Saved data entries:
#####

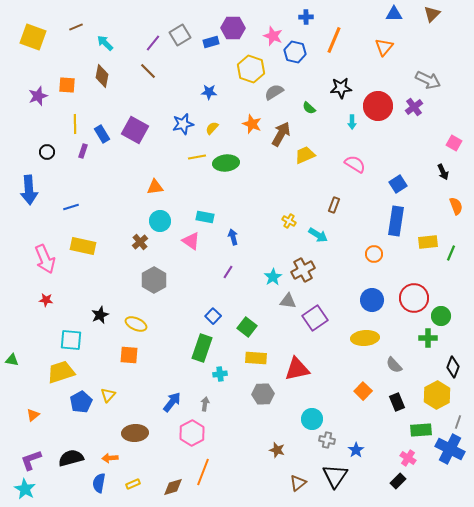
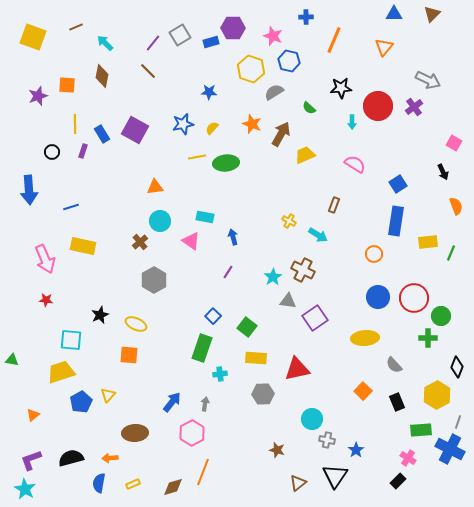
blue hexagon at (295, 52): moved 6 px left, 9 px down
black circle at (47, 152): moved 5 px right
brown cross at (303, 270): rotated 35 degrees counterclockwise
blue circle at (372, 300): moved 6 px right, 3 px up
black diamond at (453, 367): moved 4 px right
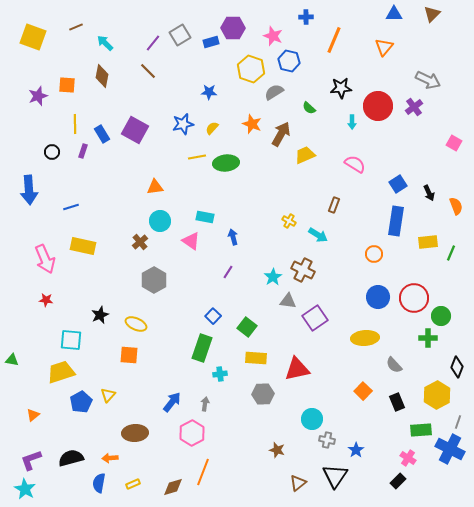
black arrow at (443, 172): moved 14 px left, 21 px down
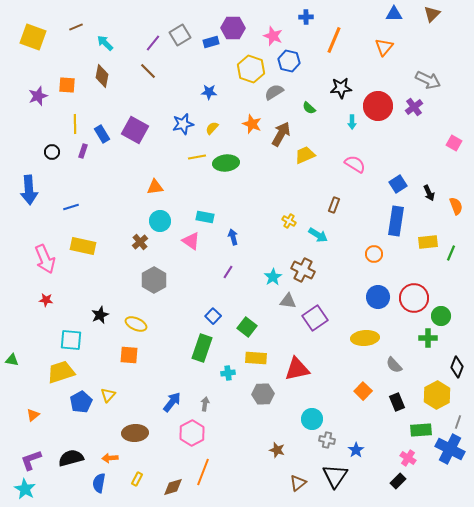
cyan cross at (220, 374): moved 8 px right, 1 px up
yellow rectangle at (133, 484): moved 4 px right, 5 px up; rotated 40 degrees counterclockwise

#####

AIM: Set down, word for word, the stretch of rows from the one containing "cyan cross at" through the last row, including both ends.

TASK SOLUTION:
cyan cross at (220, 374): moved 8 px right, 1 px up
yellow rectangle at (133, 484): moved 4 px right, 5 px up; rotated 40 degrees counterclockwise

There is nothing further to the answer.